Records contained in a dataset
..............................

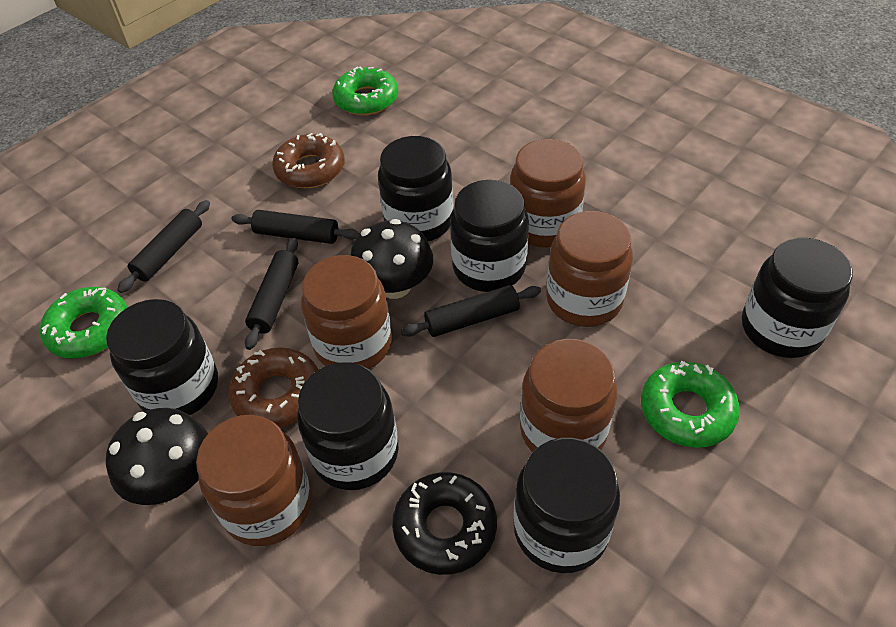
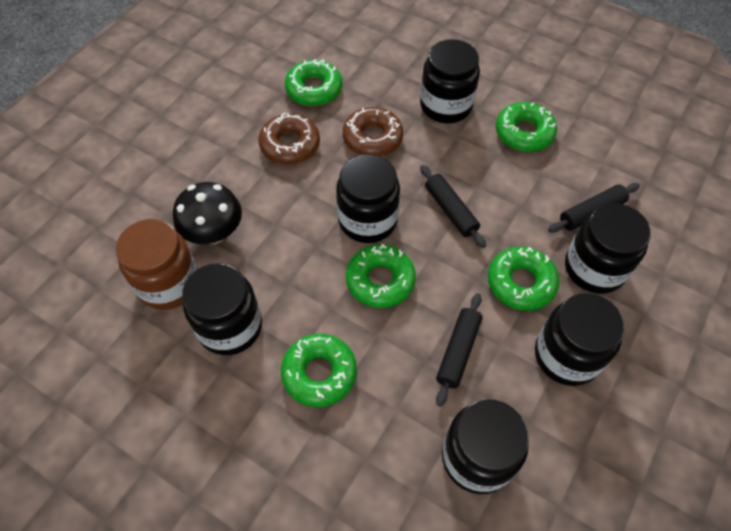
black donut: 1 -> 0
black mushroom: 2 -> 1
black rolling pin: 4 -> 3
brown jar: 5 -> 1
green donut: 3 -> 5

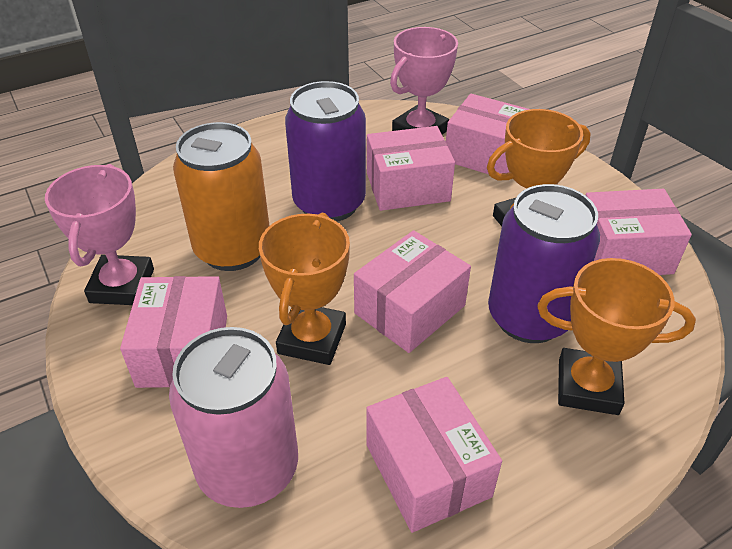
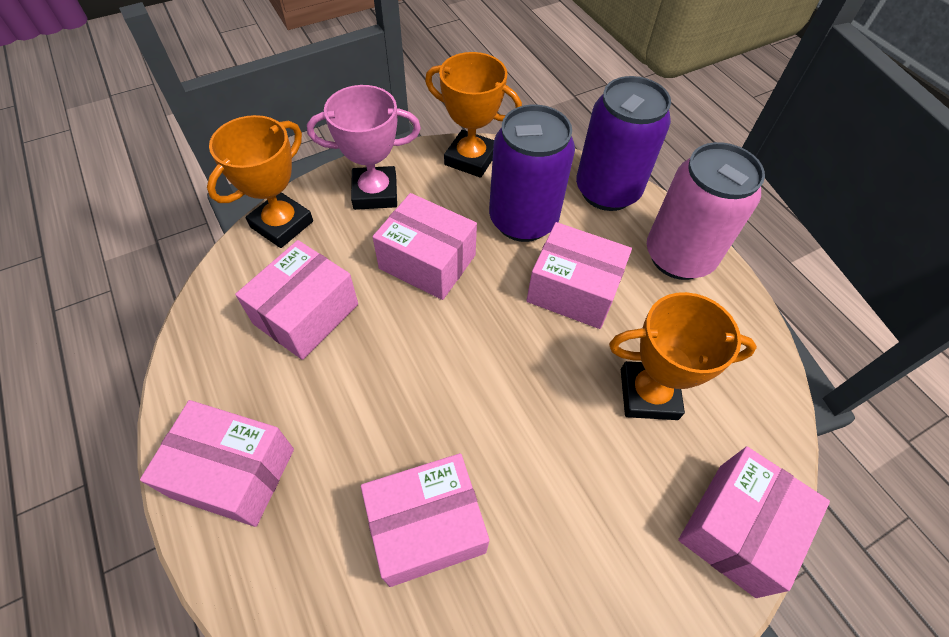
orange can: 1 -> 0
pink trophy: 2 -> 1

..............................

→ YOUR OBJECTIVE: Would you copy out every entry above word for word, without the pictures?

→ RESULT FOR THIS TASK:
black donut: 1 -> 0
black mushroom: 2 -> 1
black rolling pin: 4 -> 3
brown jar: 5 -> 1
green donut: 3 -> 5

orange can: 1 -> 0
pink trophy: 2 -> 1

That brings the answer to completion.